▶ Exercise inputs:
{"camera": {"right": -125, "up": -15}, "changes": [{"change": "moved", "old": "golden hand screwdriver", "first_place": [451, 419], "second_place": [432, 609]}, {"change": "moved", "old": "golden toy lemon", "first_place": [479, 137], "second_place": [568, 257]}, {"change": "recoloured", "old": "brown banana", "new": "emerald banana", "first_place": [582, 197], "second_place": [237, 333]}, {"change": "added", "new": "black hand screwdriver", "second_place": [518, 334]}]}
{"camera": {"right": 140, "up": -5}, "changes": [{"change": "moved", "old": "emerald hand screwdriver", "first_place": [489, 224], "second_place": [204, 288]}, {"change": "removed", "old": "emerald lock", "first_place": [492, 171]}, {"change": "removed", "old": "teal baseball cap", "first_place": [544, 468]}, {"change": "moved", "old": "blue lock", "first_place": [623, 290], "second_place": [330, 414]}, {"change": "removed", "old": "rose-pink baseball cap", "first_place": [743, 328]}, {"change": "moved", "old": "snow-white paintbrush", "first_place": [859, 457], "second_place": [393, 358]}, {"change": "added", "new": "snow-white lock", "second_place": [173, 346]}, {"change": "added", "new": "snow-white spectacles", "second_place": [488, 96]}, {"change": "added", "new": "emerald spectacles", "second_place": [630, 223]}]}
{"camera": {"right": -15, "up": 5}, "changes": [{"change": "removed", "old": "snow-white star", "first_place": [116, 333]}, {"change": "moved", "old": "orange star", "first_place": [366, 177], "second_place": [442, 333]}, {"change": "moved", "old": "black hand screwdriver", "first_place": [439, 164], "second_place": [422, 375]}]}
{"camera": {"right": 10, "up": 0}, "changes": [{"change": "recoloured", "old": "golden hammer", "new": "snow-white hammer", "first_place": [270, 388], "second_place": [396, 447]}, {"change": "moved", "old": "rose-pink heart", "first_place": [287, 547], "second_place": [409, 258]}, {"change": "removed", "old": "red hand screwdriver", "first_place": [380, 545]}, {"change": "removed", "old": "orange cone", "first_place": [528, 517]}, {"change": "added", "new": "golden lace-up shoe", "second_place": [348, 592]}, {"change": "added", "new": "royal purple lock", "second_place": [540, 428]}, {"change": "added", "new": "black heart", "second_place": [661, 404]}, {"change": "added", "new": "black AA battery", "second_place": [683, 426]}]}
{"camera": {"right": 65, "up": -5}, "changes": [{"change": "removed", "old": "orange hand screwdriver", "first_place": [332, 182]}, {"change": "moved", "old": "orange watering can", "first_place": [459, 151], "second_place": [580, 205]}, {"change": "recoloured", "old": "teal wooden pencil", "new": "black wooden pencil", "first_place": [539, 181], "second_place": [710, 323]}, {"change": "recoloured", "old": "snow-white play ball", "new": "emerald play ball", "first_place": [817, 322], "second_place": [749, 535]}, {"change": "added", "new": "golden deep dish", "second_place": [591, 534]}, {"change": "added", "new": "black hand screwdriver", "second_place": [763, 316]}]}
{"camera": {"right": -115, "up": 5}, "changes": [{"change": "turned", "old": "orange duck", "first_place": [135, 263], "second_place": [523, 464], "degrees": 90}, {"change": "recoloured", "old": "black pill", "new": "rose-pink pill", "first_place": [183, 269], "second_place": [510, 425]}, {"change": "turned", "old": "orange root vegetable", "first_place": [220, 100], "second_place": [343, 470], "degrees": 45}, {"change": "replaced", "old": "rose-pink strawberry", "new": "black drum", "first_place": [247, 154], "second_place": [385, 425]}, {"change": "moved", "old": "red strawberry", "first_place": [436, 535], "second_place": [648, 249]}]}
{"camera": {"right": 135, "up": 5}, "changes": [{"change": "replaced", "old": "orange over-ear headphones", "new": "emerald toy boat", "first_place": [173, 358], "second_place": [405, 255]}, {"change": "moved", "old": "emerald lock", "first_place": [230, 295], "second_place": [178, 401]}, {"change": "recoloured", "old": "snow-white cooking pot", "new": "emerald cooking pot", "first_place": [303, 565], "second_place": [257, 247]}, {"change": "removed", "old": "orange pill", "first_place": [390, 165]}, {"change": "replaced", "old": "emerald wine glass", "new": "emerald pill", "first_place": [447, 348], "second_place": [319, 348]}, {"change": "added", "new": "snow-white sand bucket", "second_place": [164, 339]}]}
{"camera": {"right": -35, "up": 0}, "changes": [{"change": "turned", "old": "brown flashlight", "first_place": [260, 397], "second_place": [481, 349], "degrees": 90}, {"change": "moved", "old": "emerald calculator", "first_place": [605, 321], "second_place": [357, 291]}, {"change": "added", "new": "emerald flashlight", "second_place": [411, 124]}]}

▶ Exercise requirements: Every record, from the first to the last, should be transcribed exactly.

▶ Solution:
{"camera": {"right": -125, "up": -15}, "changes": [{"change": "moved", "old": "golden hand screwdriver", "first_place": [451, 419], "second_place": [432, 609]}, {"change": "moved", "old": "golden toy lemon", "first_place": [479, 137], "second_place": [568, 257]}, {"change": "recoloured", "old": "brown banana", "new": "emerald banana", "first_place": [582, 197], "second_place": [237, 333]}, {"change": "added", "new": "black hand screwdriver", "second_place": [518, 334]}]}
{"camera": {"right": 140, "up": -5}, "changes": [{"change": "moved", "old": "emerald hand screwdriver", "first_place": [489, 224], "second_place": [204, 288]}, {"change": "removed", "old": "emerald lock", "first_place": [492, 171]}, {"change": "removed", "old": "teal baseball cap", "first_place": [544, 468]}, {"change": "moved", "old": "blue lock", "first_place": [623, 290], "second_place": [330, 414]}, {"change": "removed", "old": "rose-pink baseball cap", "first_place": [743, 328]}, {"change": "moved", "old": "snow-white paintbrush", "first_place": [859, 457], "second_place": [393, 358]}, {"change": "added", "new": "snow-white lock", "second_place": [173, 346]}, {"change": "added", "new": "snow-white spectacles", "second_place": [488, 96]}, {"change": "added", "new": "emerald spectacles", "second_place": [630, 223]}]}
{"camera": {"right": -15, "up": 5}, "changes": [{"change": "removed", "old": "snow-white star", "first_place": [116, 333]}, {"change": "moved", "old": "orange star", "first_place": [366, 177], "second_place": [442, 333]}, {"change": "moved", "old": "black hand screwdriver", "first_place": [439, 164], "second_place": [422, 375]}]}
{"camera": {"right": 10, "up": 0}, "changes": [{"change": "recoloured", "old": "golden hammer", "new": "snow-white hammer", "first_place": [270, 388], "second_place": [396, 447]}, {"change": "moved", "old": "rose-pink heart", "first_place": [287, 547], "second_place": [409, 258]}, {"change": "removed", "old": "red hand screwdriver", "first_place": [380, 545]}, {"change": "removed", "old": "orange cone", "first_place": [528, 517]}, {"change": "added", "new": "golden lace-up shoe", "second_place": [348, 592]}, {"change": "added", "new": "royal purple lock", "second_place": [540, 428]}, {"change": "added", "new": "black heart", "second_place": [661, 404]}, {"change": "added", "new": "black AA battery", "second_place": [683, 426]}]}
{"camera": {"right": 65, "up": -5}, "changes": [{"change": "removed", "old": "orange hand screwdriver", "first_place": [332, 182]}, {"change": "moved", "old": "orange watering can", "first_place": [459, 151], "second_place": [580, 205]}, {"change": "recoloured", "old": "teal wooden pencil", "new": "black wooden pencil", "first_place": [539, 181], "second_place": [710, 323]}, {"change": "recoloured", "old": "snow-white play ball", "new": "emerald play ball", "first_place": [817, 322], "second_place": [749, 535]}, {"change": "added", "new": "golden deep dish", "second_place": [591, 534]}, {"change": "added", "new": "black hand screwdriver", "second_place": [763, 316]}]}
{"camera": {"right": -115, "up": 5}, "changes": [{"change": "turned", "old": "orange duck", "first_place": [135, 263], "second_place": [523, 464], "degrees": 90}, {"change": "recoloured", "old": "black pill", "new": "rose-pink pill", "first_place": [183, 269], "second_place": [510, 425]}, {"change": "turned", "old": "orange root vegetable", "first_place": [220, 100], "second_place": [343, 470], "degrees": 45}, {"change": "replaced", "old": "rose-pink strawberry", "new": "black drum", "first_place": [247, 154], "second_place": [385, 425]}, {"change": "moved", "old": "red strawberry", "first_place": [436, 535], "second_place": [648, 249]}]}
{"camera": {"right": 135, "up": 5}, "changes": [{"change": "replaced", "old": "orange over-ear headphones", "new": "emerald toy boat", "first_place": [173, 358], "second_place": [405, 255]}, {"change": "moved", "old": "emerald lock", "first_place": [230, 295], "second_place": [178, 401]}, {"change": "recoloured", "old": "snow-white cooking pot", "new": "emerald cooking pot", "first_place": [303, 565], "second_place": [257, 247]}, {"change": "removed", "old": "orange pill", "first_place": [390, 165]}, {"change": "replaced", "old": "emerald wine glass", "new": "emerald pill", "first_place": [447, 348], "second_place": [319, 348]}, {"change": "added", "new": "snow-white sand bucket", "second_place": [164, 339]}]}
{"camera": {"right": -35, "up": 0}, "changes": [{"change": "turned", "old": "brown flashlight", "first_place": [260, 397], "second_place": [481, 349], "degrees": 90}, {"change": "moved", "old": "emerald calculator", "first_place": [605, 321], "second_place": [357, 291]}, {"change": "added", "new": "emerald flashlight", "second_place": [411, 124]}]}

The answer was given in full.